> _Your assignment_: Please give an exact copy of every line from the one holding "D1: none -> LED blue (A +12V, K MID2)" through the final line of the records below.

> _Information given_:
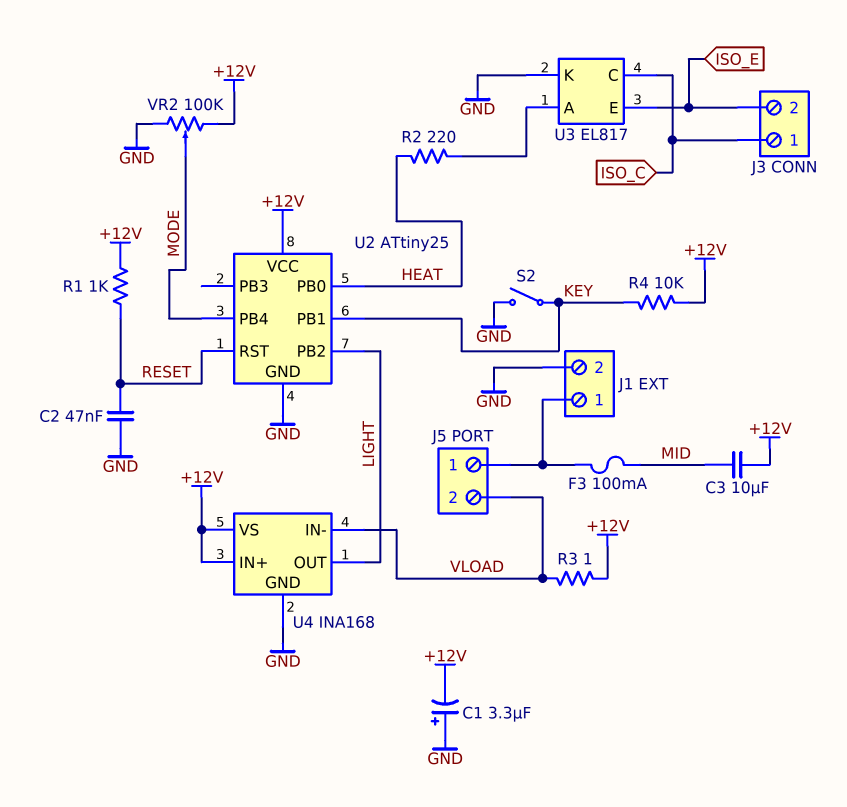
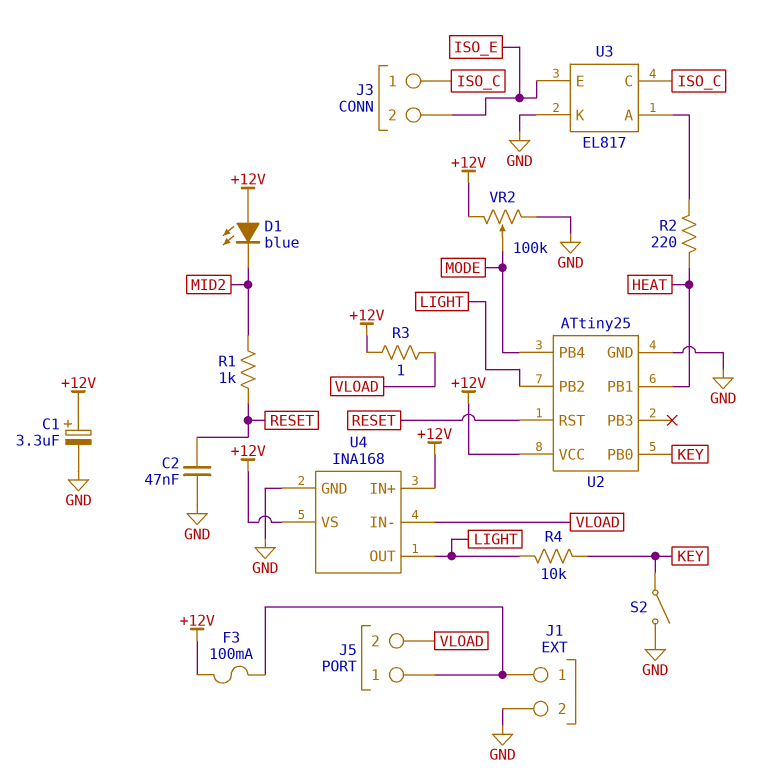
C1: 3.3uF (plus GND, minus +12V) -> 3.3uF (plus +12V, minus GND)
C3: 10uF (+12V, MID) -> none
D1: none -> LED blue (A +12V, K MID2)
F3: 100mA (J1/1, MID) -> 100mA (+12V, J1/1)
R1: 1k (+12V, RESET) -> 1k (MID2, RESET)
R4: 10k (+12V, KEY) -> 10k (KEY, LIGHT)
U2 pin PB0: HEAT -> KEY
U2 pin PB1: KEY -> HEAT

> _Response below_:
D1: none -> LED blue (A +12V, K MID2)
F3: 100mA (J1/1, MID) -> 100mA (+12V, J1/1)
R1: 1k (+12V, RESET) -> 1k (MID2, RESET)
R4: 10k (+12V, KEY) -> 10k (KEY, LIGHT)
U2 pin PB0: HEAT -> KEY
U2 pin PB1: KEY -> HEAT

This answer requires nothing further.